__Activity__:
Set down the final part of the listing, which starts at the line containing "(330, 368) = (370, 186): red" and runs to the last line, exactly and completely.

__Data below__:
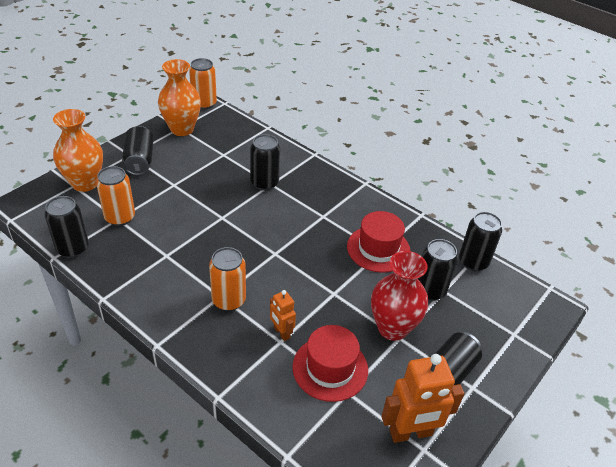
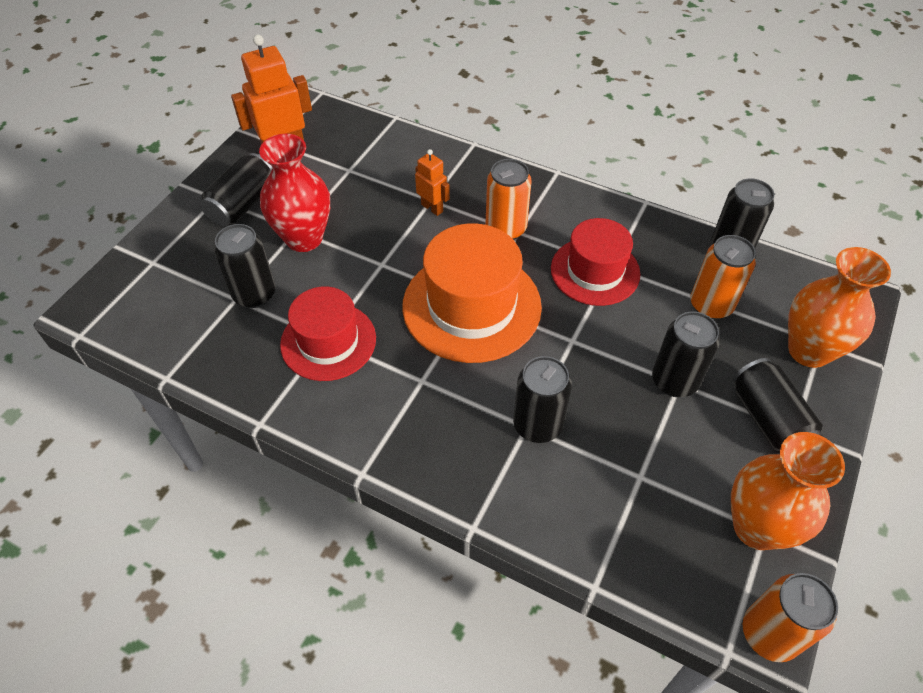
camera: 170 degrees right, 10 degrees up
(277, 250) = (471, 306): none -> orange hat
(330, 368) = (370, 186): red hat -> red hat (595, 271)
(473, 262) = (185, 352): black can -> black can (674, 381)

__Answer__:
(330, 368) = (370, 186): red hat -> red hat (595, 271)
(473, 262) = (185, 352): black can -> black can (674, 381)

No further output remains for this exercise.